Entries taken from a collection
·····

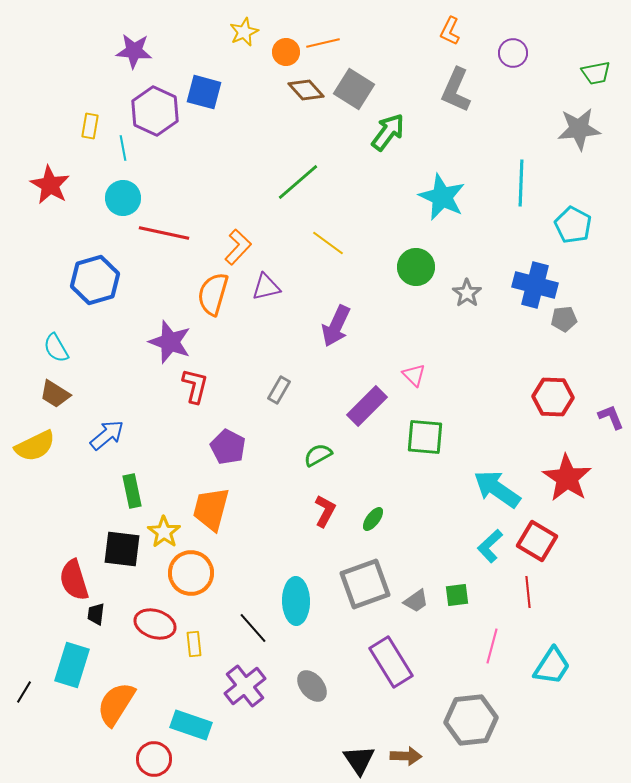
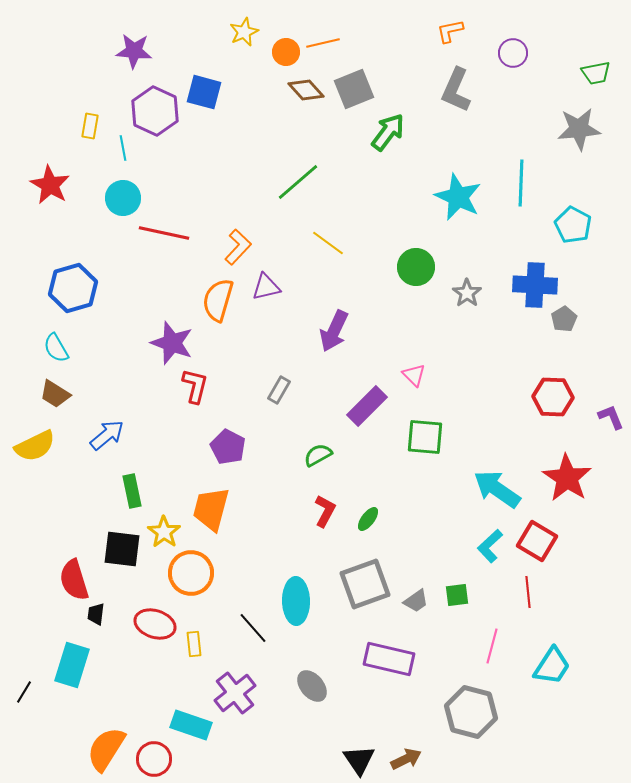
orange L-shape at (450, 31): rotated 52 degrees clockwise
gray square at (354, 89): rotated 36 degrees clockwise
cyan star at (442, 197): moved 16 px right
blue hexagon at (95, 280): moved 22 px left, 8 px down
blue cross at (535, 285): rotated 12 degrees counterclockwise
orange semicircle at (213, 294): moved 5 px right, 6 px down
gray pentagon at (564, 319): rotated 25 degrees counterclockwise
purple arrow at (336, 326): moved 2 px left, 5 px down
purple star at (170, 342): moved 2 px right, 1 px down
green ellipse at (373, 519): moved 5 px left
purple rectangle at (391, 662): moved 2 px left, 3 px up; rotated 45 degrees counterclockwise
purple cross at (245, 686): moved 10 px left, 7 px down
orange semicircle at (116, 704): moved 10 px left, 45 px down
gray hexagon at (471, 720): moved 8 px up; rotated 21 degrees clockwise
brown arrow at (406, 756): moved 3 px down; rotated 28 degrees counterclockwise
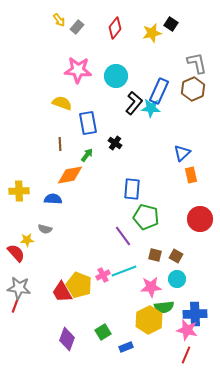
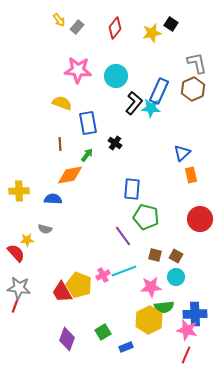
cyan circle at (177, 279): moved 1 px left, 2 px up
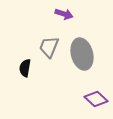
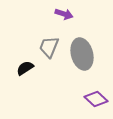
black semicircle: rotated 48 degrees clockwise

·····

Output the entries above exactly. Do not include the pictures.

orange L-shape at (450, 31): rotated 52 degrees clockwise
gray square at (354, 89): rotated 36 degrees clockwise
cyan star at (442, 197): moved 16 px right
blue hexagon at (95, 280): moved 22 px left, 8 px down
blue cross at (535, 285): rotated 12 degrees counterclockwise
orange semicircle at (213, 294): moved 5 px right, 6 px down
gray pentagon at (564, 319): rotated 25 degrees counterclockwise
purple arrow at (336, 326): moved 2 px left, 5 px down
purple star at (170, 342): moved 2 px right, 1 px down
green ellipse at (373, 519): moved 5 px left
purple rectangle at (391, 662): moved 2 px left, 3 px up; rotated 45 degrees counterclockwise
purple cross at (245, 686): moved 10 px left, 7 px down
orange semicircle at (116, 704): moved 10 px left, 45 px down
gray hexagon at (471, 720): moved 8 px up; rotated 21 degrees clockwise
brown arrow at (406, 756): moved 3 px down; rotated 28 degrees counterclockwise
cyan circle at (177, 279): moved 1 px left, 2 px up
black semicircle: rotated 48 degrees clockwise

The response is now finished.